# [Assignment]
Repeat the listing that follows, character for character, minus the pictures.

# [Dataset content]
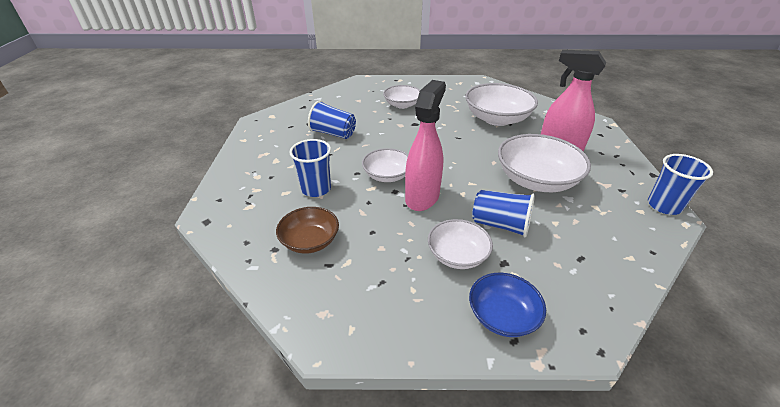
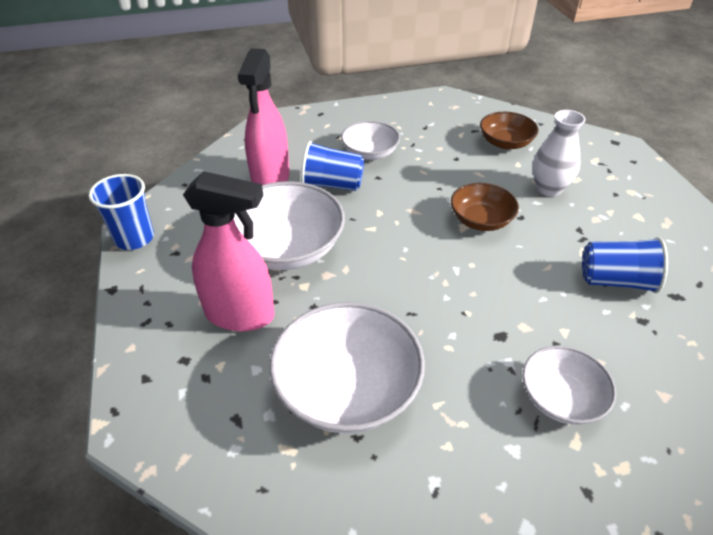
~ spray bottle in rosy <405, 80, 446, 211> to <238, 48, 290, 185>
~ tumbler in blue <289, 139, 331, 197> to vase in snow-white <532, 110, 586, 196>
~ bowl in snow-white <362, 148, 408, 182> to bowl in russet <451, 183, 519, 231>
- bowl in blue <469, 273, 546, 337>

# [Your response]
~ spray bottle in rosy <405, 80, 446, 211> to <238, 48, 290, 185>
~ tumbler in blue <289, 139, 331, 197> to vase in snow-white <532, 110, 586, 196>
~ bowl in snow-white <362, 148, 408, 182> to bowl in russet <451, 183, 519, 231>
- bowl in blue <469, 273, 546, 337>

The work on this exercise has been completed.